» **RECORDS FOR THIS EXERCISE**:
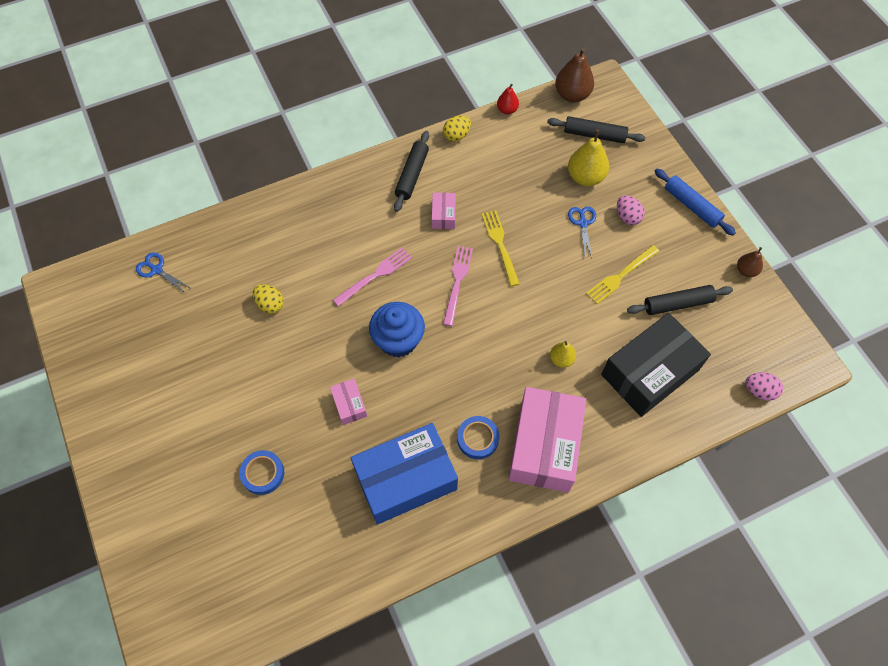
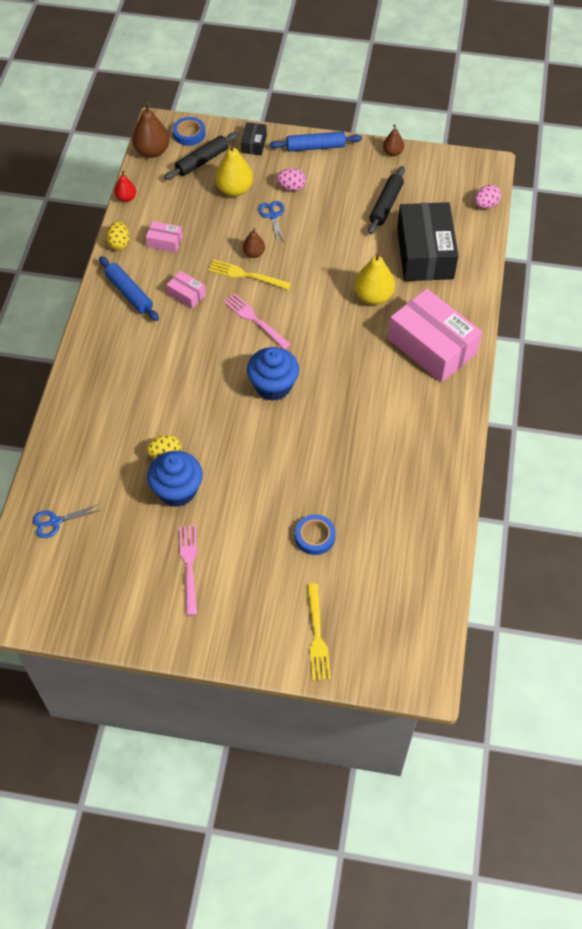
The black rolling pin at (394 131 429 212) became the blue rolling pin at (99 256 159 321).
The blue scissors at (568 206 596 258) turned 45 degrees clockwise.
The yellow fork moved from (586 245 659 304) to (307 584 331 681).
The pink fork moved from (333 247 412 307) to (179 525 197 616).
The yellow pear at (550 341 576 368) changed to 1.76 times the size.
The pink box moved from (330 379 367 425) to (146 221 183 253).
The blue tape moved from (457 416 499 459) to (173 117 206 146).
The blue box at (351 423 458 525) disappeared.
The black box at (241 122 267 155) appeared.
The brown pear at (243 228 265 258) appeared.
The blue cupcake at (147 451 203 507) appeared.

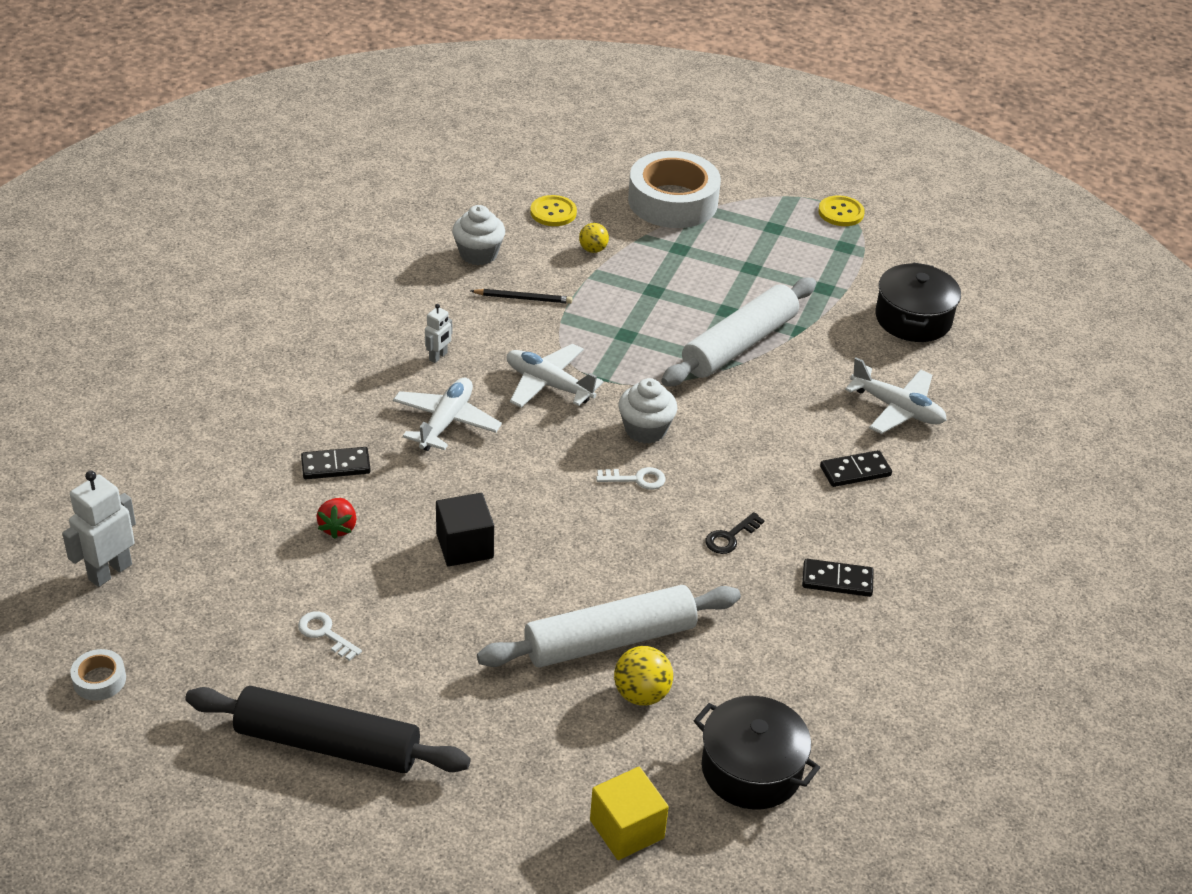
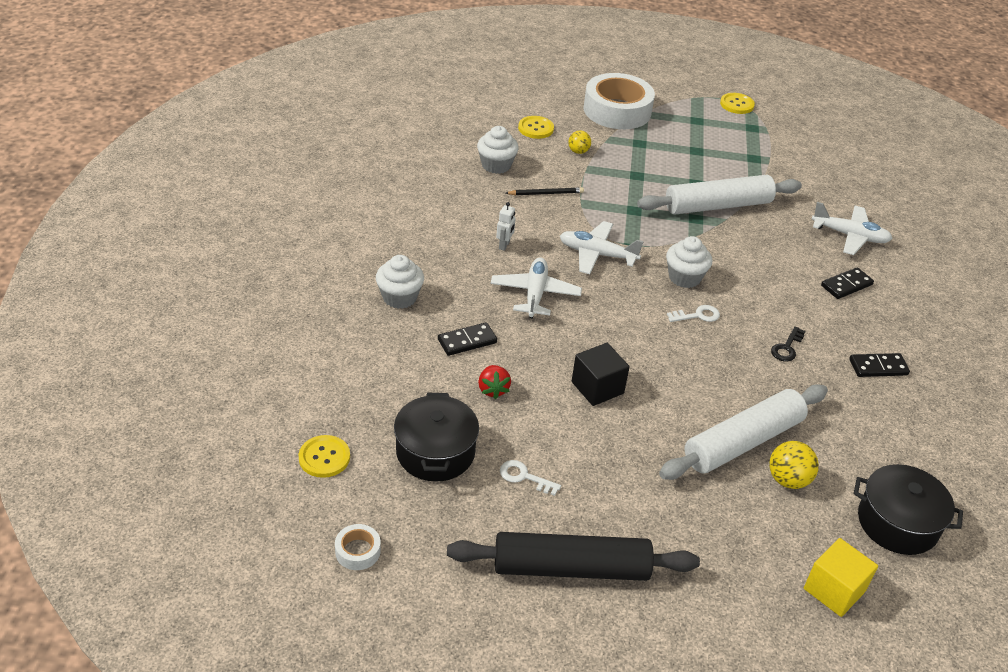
The black pot moved from (875 262 961 342) to (394 392 479 482).
The white rolling pin at (661 278 816 386) turned 45 degrees clockwise.
The white robot at (62 471 136 587) was replaced by the yellow button at (299 435 350 478).
The white cupcake at (376 255 424 309) appeared.

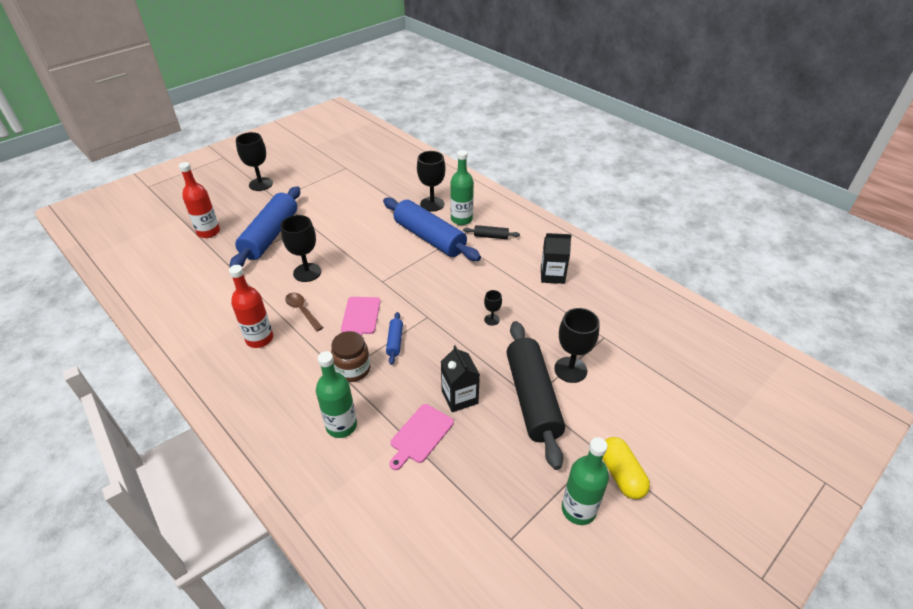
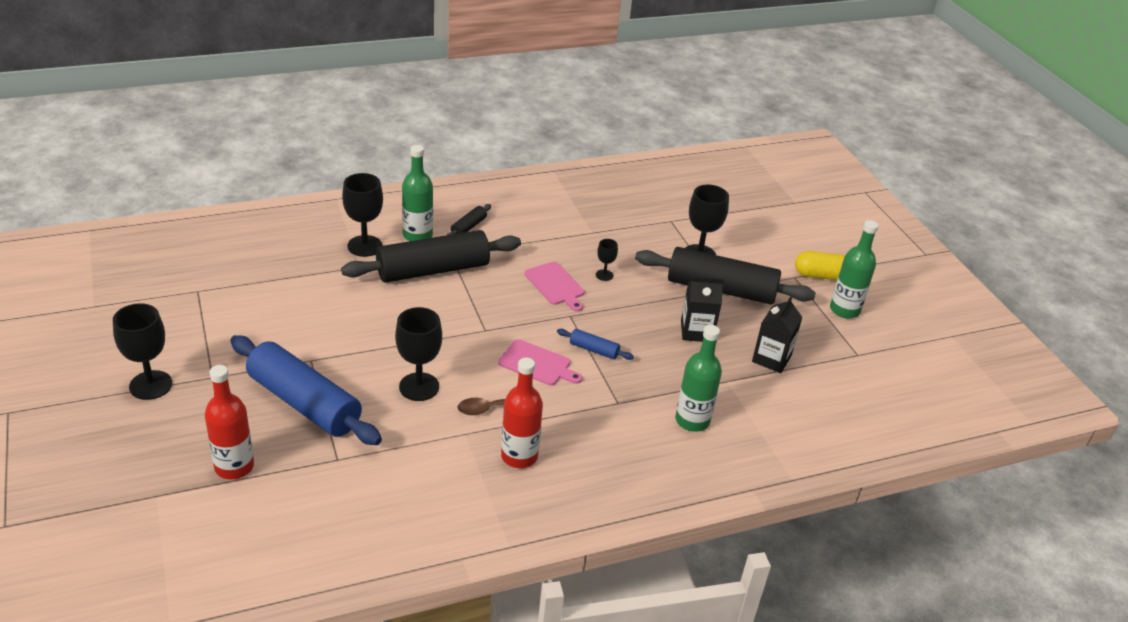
The blue rolling pin at (383 197 481 261) became the black rolling pin at (341 230 521 283).
The black carton moved from (541 233 572 284) to (752 296 802 373).
The brown jar at (331 331 370 382) disappeared.
The pink cutting board moved from (389 404 454 470) to (525 262 585 312).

» **TASK STATEMENT**:
Your answer should be the lines of the material above that include "pink".

» **TASK OUTPUT**:
The pink fork moved from (333 247 412 307) to (179 525 197 616).
The pink box moved from (330 379 367 425) to (146 221 183 253).
The pink cutting board moved from (389 404 454 470) to (525 262 585 312).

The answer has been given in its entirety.